• WHAT THIS TASK INVOLVES
Print all of the entries exactly, minus the pictures.

─── DATA EXTRACTS ───

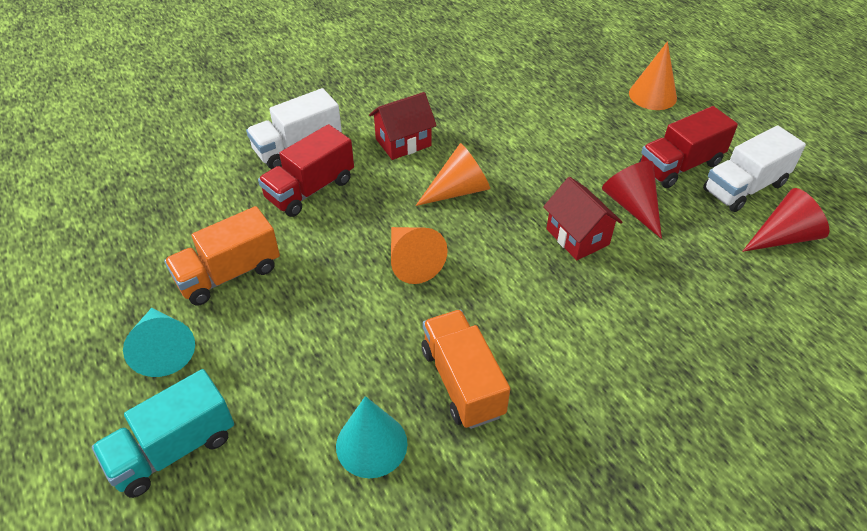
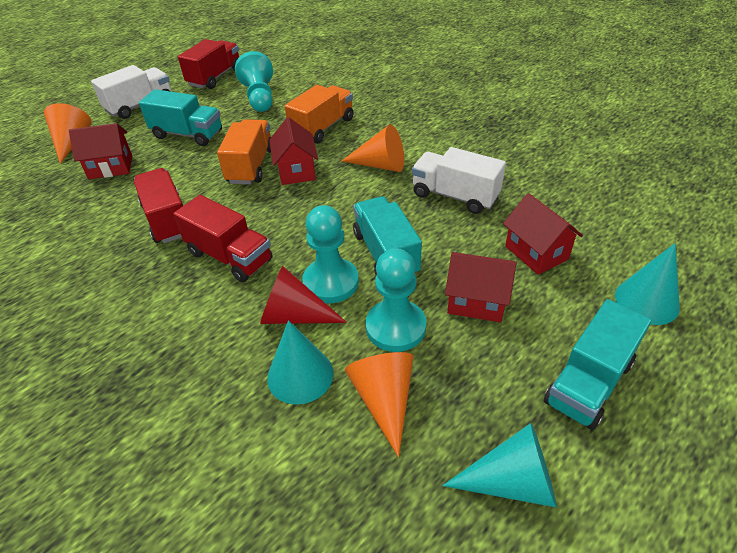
red cone: 2 -> 1
red house: 2 -> 4
red truck: 2 -> 3
turquoise cone: 2 -> 3
turquoise pawn: 0 -> 3
turquoise truck: 1 -> 3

───

• TASK ANSWER
red cone: 2 -> 1
red house: 2 -> 4
red truck: 2 -> 3
turquoise cone: 2 -> 3
turquoise pawn: 0 -> 3
turquoise truck: 1 -> 3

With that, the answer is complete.